*** Block opens ***

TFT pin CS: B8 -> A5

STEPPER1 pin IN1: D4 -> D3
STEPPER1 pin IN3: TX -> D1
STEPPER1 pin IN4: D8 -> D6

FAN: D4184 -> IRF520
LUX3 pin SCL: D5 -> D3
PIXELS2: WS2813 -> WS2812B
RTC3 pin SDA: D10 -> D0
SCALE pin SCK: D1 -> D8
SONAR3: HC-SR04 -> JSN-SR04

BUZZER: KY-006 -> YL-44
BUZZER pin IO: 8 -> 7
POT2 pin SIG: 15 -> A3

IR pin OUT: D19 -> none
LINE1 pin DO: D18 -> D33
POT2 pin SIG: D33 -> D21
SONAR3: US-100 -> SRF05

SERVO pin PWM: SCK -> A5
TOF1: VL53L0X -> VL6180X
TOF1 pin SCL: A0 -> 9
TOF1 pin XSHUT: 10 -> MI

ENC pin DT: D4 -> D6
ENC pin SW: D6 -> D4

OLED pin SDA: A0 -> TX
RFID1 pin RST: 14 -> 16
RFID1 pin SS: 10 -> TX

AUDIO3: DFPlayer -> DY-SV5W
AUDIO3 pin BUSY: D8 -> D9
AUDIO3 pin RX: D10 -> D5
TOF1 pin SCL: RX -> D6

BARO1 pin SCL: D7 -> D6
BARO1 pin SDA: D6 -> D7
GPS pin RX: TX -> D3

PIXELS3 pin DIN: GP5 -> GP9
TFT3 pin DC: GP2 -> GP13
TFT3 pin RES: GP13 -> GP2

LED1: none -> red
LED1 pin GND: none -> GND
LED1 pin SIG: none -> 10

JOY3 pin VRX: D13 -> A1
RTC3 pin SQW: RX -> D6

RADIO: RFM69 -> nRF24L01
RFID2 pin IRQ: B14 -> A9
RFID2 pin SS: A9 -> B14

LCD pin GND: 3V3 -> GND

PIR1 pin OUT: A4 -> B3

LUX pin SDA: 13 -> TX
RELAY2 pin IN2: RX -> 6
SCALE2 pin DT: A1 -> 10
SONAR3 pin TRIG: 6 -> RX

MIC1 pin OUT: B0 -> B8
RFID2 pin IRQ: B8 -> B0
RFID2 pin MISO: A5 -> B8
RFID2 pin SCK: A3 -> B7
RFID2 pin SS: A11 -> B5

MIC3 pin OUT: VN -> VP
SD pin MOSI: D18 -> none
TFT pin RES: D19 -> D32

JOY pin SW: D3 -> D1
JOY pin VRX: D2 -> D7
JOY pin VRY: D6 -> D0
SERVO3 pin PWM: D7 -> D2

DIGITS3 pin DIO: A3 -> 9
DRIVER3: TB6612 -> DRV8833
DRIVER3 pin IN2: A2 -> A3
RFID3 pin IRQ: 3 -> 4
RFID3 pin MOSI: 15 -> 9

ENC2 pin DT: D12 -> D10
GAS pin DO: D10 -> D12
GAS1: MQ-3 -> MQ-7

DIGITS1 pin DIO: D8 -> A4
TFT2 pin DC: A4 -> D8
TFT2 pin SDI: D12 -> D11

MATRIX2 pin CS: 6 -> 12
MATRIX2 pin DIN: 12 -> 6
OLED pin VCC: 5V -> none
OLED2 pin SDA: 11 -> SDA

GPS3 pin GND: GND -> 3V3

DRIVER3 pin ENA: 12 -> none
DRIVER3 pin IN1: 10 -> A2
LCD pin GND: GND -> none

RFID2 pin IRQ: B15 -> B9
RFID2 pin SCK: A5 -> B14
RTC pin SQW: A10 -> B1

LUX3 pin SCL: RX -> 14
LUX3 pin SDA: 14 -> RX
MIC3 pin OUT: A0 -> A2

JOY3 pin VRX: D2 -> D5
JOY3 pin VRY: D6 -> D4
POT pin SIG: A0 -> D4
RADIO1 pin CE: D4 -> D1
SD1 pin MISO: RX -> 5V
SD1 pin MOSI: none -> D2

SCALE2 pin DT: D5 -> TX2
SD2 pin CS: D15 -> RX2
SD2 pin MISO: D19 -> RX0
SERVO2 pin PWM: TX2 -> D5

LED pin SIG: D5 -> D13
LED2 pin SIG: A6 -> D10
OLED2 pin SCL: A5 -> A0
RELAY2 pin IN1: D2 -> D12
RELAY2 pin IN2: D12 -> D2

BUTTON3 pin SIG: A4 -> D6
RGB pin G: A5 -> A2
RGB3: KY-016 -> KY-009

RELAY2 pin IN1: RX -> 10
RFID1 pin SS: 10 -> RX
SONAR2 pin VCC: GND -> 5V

*** Block closes ***

_Directions_.
Scan the records for the word "MISO", and copy each line where it is found.

_Response below_.
RFID2 pin MISO: A5 -> B8
SD1 pin MISO: RX -> 5V
SD2 pin MISO: D19 -> RX0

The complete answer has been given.